[RECORDS SUPPLIED]
########################################

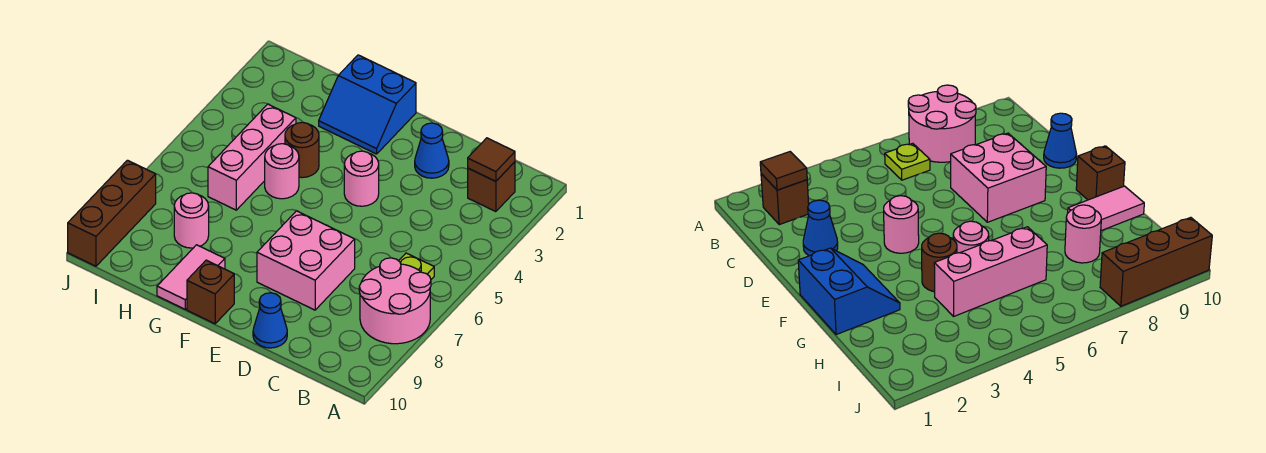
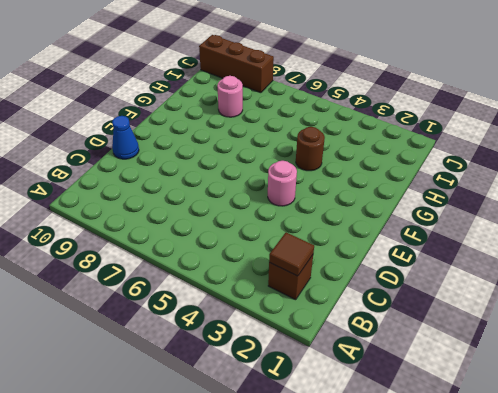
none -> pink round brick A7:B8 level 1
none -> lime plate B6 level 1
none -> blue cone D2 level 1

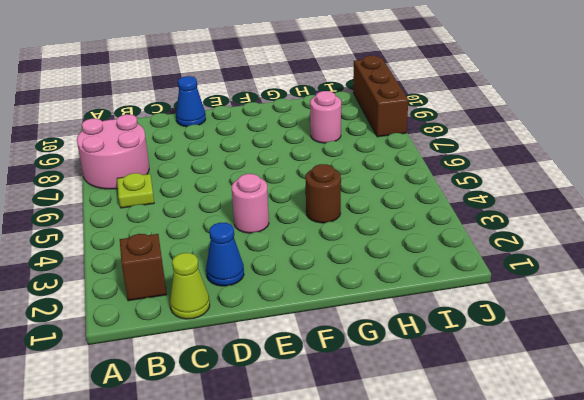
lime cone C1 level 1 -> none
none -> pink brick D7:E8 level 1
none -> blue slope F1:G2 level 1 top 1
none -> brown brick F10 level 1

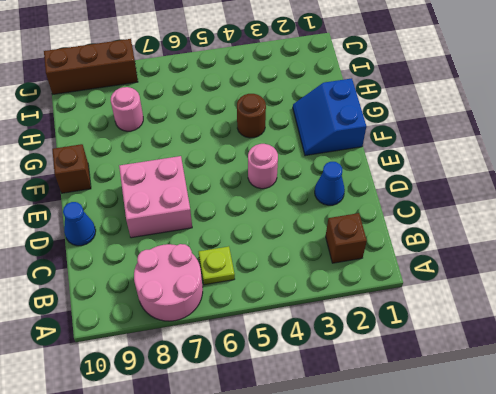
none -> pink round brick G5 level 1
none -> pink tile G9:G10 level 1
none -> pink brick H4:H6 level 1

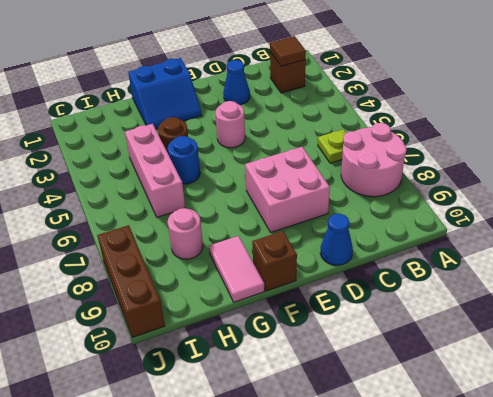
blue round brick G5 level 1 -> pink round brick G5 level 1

########################################

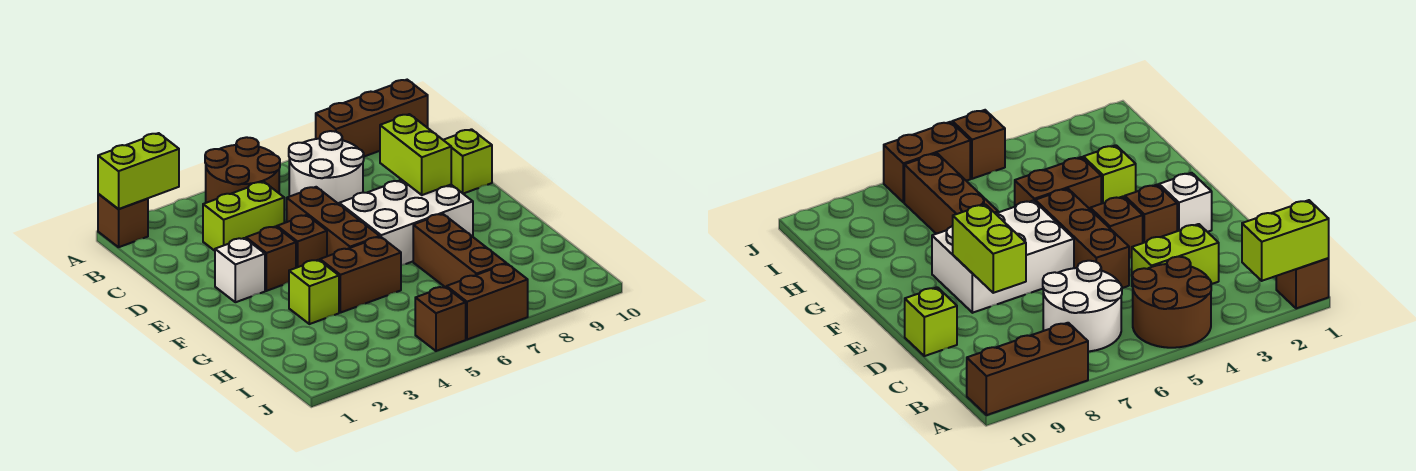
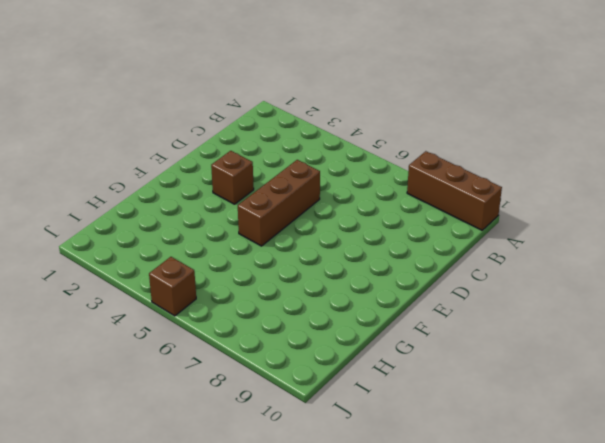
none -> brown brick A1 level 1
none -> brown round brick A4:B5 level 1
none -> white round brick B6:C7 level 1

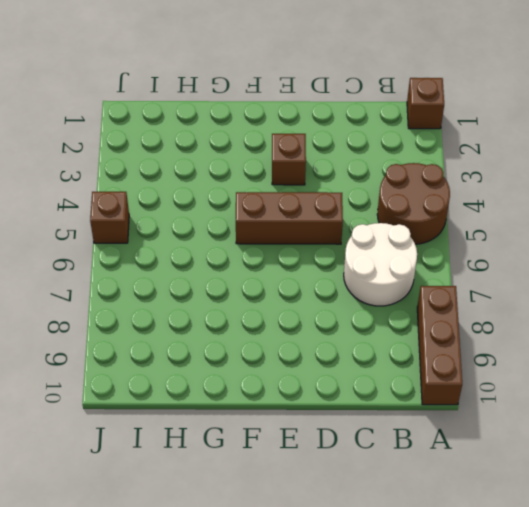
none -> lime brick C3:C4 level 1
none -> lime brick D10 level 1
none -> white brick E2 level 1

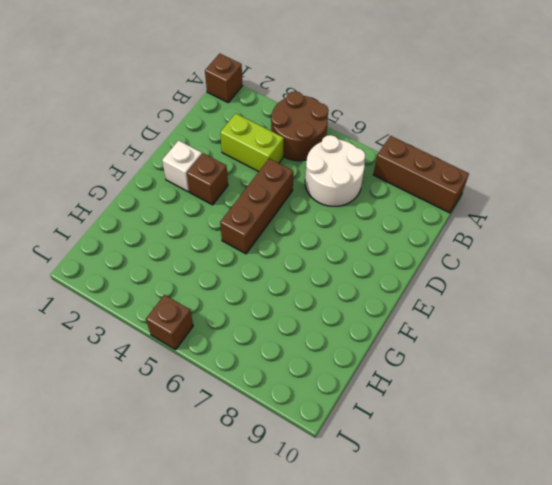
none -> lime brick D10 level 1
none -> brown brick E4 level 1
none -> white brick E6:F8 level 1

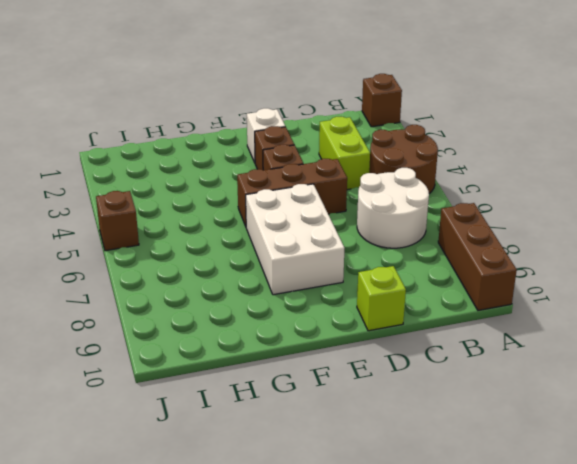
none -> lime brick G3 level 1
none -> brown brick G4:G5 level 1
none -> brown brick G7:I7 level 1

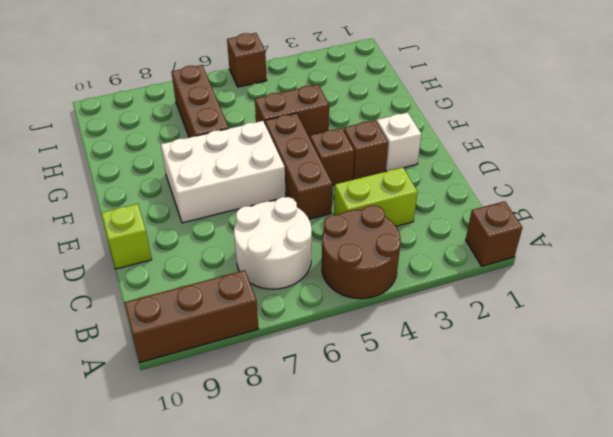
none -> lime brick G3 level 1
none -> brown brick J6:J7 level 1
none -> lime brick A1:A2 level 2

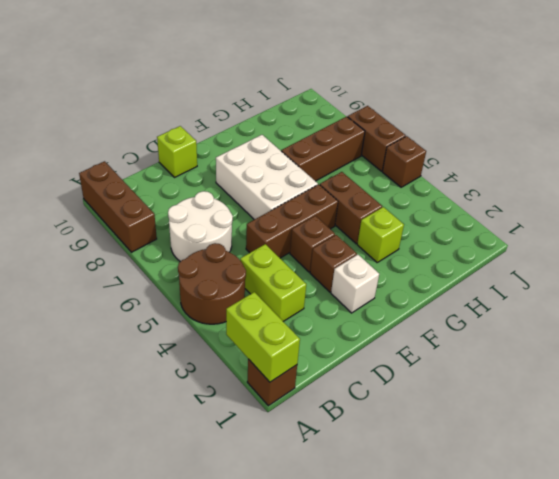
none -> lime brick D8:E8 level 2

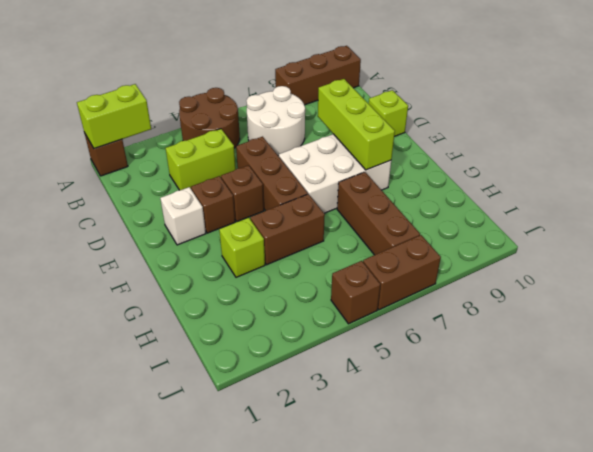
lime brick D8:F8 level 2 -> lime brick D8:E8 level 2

########################################

[INSTRUCTIONS FOR THE TASK]
Going by the data above, the answer is exactly the lines from the one holding "none -> pink round brick G5 level 1" to the one holding "blue round brick", both kept, with the pictures left out.

[PROBLEM SOLUTION]
none -> pink round brick G5 level 1
none -> pink tile G9:G10 level 1
none -> pink brick H4:H6 level 1

blue round brick G5 level 1 -> pink round brick G5 level 1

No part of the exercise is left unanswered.